Stored items

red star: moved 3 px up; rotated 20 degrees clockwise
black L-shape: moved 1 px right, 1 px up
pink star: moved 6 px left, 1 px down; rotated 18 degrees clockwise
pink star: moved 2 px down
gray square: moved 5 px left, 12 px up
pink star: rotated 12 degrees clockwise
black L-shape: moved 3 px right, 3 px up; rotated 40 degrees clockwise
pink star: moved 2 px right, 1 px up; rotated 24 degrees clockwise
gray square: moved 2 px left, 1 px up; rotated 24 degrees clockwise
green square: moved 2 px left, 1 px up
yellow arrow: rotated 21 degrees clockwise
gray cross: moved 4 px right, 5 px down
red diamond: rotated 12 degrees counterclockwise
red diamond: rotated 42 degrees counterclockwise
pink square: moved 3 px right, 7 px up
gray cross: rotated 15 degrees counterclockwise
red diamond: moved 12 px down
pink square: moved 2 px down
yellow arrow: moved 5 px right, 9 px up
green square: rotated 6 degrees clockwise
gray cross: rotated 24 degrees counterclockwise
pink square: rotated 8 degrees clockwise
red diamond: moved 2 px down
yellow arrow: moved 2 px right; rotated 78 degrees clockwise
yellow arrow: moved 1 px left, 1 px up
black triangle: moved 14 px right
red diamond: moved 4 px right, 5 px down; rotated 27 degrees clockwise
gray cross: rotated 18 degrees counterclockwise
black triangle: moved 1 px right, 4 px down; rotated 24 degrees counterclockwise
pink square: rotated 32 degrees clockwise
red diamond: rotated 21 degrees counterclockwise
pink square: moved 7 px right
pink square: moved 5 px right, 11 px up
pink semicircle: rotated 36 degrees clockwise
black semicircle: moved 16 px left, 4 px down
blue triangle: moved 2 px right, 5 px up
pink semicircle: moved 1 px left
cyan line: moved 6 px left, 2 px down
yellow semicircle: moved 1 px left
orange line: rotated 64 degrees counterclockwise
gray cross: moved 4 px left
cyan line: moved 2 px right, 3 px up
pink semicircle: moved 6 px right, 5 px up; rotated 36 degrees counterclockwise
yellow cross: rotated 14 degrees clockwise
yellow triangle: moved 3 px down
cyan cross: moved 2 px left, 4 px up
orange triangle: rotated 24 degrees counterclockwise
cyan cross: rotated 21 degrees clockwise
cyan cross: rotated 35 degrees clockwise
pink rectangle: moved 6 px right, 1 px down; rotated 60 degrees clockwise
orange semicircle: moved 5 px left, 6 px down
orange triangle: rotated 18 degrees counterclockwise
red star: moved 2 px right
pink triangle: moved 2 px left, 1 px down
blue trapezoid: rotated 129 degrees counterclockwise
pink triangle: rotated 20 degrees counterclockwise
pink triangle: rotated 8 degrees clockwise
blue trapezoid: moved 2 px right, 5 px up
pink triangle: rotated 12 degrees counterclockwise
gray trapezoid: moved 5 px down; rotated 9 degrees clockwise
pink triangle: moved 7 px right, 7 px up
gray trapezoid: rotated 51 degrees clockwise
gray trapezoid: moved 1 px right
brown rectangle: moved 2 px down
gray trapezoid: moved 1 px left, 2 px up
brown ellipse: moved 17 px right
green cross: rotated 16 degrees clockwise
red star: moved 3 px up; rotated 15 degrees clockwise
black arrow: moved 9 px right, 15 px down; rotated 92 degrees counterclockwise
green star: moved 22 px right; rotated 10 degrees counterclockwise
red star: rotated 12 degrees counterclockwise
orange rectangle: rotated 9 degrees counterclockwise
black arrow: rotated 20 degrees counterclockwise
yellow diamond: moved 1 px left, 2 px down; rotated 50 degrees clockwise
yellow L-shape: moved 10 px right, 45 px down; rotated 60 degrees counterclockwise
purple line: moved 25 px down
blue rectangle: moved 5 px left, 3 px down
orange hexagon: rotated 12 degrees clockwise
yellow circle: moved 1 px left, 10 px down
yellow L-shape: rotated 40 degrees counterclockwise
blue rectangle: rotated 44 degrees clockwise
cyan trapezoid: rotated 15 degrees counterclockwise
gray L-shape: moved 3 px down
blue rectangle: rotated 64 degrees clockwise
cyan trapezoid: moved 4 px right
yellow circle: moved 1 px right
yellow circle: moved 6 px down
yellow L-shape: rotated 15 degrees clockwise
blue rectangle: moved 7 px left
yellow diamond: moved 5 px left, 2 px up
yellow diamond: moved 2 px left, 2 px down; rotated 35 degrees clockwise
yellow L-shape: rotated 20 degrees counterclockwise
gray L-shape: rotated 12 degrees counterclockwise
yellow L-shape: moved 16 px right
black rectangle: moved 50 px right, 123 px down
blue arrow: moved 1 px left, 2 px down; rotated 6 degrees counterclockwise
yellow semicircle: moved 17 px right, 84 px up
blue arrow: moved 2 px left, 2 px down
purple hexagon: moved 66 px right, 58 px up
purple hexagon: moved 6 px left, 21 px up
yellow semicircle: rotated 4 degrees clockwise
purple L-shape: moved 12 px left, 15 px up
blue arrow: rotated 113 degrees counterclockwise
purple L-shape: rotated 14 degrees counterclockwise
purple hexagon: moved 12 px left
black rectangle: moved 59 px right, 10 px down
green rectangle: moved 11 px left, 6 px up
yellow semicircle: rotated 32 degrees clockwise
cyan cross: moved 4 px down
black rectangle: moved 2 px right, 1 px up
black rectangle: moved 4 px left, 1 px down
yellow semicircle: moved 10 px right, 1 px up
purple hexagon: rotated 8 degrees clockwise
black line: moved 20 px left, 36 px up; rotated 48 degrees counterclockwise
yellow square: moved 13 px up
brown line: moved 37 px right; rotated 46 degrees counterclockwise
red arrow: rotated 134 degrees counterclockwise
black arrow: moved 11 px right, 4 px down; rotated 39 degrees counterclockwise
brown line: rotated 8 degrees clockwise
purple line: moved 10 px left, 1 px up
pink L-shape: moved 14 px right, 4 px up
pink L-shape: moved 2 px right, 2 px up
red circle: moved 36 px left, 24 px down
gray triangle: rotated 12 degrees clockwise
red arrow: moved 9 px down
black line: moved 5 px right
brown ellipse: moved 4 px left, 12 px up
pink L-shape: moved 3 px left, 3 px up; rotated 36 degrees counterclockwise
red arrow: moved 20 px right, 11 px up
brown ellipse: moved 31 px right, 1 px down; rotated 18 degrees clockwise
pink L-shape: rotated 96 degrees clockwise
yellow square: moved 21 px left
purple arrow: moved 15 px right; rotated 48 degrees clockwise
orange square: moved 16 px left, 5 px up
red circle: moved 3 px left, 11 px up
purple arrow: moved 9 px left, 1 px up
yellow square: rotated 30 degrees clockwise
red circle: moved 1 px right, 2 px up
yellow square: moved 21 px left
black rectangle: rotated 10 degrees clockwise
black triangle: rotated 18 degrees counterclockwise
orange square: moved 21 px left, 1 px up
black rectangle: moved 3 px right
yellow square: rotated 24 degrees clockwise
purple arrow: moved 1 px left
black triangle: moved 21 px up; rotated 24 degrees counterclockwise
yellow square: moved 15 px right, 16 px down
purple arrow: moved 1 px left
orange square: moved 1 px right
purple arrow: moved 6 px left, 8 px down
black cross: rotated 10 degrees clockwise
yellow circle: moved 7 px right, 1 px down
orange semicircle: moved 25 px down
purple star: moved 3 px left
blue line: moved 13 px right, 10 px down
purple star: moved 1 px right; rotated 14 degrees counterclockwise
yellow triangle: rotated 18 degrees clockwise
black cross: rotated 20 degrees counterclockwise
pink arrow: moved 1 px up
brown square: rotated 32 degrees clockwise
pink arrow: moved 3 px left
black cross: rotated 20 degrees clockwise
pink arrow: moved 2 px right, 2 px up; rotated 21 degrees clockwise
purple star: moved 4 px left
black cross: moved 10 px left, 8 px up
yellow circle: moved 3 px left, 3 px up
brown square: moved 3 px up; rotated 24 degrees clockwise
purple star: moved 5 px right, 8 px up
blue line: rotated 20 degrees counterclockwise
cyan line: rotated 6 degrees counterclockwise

*Task instructions*
Transcribe the records above verbatim, starting from the first line and ending with the line that contains "pink star: rotated 12 degrees clockwise", with that line included.

*The response*
red star: moved 3 px up; rotated 20 degrees clockwise
black L-shape: moved 1 px right, 1 px up
pink star: moved 6 px left, 1 px down; rotated 18 degrees clockwise
pink star: moved 2 px down
gray square: moved 5 px left, 12 px up
pink star: rotated 12 degrees clockwise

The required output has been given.